» **EXTRACTED INFORMATION**:
----

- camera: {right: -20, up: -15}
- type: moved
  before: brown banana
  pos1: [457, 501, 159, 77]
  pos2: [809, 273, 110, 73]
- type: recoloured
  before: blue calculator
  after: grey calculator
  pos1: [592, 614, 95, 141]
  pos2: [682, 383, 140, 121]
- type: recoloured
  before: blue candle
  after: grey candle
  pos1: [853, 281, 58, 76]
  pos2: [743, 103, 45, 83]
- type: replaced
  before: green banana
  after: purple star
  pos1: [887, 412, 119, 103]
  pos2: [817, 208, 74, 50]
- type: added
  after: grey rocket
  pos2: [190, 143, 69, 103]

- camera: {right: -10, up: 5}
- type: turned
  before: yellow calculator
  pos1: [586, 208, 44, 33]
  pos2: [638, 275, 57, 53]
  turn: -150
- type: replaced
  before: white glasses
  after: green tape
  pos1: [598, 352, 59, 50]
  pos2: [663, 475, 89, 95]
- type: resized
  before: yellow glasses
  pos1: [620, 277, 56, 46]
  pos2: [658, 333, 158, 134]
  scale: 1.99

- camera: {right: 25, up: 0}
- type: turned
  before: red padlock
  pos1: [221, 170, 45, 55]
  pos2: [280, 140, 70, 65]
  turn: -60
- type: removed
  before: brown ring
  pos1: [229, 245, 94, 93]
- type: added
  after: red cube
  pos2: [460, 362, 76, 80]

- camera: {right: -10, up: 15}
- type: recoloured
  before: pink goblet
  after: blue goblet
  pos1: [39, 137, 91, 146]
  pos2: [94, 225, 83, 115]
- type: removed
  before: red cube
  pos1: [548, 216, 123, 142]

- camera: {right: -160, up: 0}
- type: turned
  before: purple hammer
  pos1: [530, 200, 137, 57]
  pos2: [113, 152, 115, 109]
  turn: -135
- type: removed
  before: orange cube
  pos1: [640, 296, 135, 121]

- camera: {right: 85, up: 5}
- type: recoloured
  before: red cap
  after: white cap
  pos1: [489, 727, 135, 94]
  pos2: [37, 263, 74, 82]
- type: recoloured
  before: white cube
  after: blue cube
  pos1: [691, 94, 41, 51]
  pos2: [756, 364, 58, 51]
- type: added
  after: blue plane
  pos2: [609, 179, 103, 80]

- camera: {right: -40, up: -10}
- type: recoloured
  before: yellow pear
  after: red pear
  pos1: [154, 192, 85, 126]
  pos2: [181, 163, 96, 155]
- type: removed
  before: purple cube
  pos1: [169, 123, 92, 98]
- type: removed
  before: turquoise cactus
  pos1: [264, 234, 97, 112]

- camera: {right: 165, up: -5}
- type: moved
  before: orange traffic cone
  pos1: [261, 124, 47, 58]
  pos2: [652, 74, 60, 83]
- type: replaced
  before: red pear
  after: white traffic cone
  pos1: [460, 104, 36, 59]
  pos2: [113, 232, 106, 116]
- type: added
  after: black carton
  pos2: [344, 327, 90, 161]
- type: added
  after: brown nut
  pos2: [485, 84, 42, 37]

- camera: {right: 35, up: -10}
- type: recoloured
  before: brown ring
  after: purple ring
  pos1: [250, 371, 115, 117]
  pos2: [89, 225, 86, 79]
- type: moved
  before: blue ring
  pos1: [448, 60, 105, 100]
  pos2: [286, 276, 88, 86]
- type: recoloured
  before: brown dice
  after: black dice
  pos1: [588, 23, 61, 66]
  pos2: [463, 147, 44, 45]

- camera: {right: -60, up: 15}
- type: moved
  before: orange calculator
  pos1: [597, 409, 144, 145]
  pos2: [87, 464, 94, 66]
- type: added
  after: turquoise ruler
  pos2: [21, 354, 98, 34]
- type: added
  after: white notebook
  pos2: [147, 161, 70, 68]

----

» **ASSIGNED TASK**:
In restating the data, begin at its first line, reproduce each line word for word, and conclude with the line that contains "after: grey rocket".

» **EXPECTED ANSWER**:
- camera: {right: -20, up: -15}
- type: moved
  before: brown banana
  pos1: [457, 501, 159, 77]
  pos2: [809, 273, 110, 73]
- type: recoloured
  before: blue calculator
  after: grey calculator
  pos1: [592, 614, 95, 141]
  pos2: [682, 383, 140, 121]
- type: recoloured
  before: blue candle
  after: grey candle
  pos1: [853, 281, 58, 76]
  pos2: [743, 103, 45, 83]
- type: replaced
  before: green banana
  after: purple star
  pos1: [887, 412, 119, 103]
  pos2: [817, 208, 74, 50]
- type: added
  after: grey rocket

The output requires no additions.